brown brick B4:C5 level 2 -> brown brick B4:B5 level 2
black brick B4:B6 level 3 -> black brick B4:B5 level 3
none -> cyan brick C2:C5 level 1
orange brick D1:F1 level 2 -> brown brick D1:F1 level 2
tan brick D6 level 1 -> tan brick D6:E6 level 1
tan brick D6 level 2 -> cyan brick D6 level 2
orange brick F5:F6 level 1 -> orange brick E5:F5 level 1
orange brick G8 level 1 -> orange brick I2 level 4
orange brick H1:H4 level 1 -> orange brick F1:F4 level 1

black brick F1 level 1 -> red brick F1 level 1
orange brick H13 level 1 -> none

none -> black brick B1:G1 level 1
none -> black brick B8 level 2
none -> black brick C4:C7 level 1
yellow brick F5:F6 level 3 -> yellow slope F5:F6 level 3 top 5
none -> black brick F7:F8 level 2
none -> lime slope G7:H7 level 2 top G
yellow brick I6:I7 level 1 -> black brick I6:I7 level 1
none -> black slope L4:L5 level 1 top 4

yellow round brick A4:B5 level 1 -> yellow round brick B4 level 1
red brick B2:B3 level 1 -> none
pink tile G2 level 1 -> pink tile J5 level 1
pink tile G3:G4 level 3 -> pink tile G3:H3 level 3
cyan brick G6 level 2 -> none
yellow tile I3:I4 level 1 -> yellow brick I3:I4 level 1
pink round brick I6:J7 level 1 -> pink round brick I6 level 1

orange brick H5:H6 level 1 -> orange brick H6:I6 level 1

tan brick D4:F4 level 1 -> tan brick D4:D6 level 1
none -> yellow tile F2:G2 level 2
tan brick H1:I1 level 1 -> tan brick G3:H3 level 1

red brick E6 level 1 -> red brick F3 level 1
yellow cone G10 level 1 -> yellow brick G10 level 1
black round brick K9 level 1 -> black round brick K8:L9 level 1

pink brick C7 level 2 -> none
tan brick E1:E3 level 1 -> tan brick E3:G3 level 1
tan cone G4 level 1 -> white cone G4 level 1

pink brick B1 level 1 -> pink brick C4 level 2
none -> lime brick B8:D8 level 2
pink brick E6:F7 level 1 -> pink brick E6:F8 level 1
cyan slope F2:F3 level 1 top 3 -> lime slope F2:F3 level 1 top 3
•••••
■ ACTIVITY
Go through the entries above and count each line that contains the string "lime". Reply only with the total.

■ COMPLETED EXERCISE
3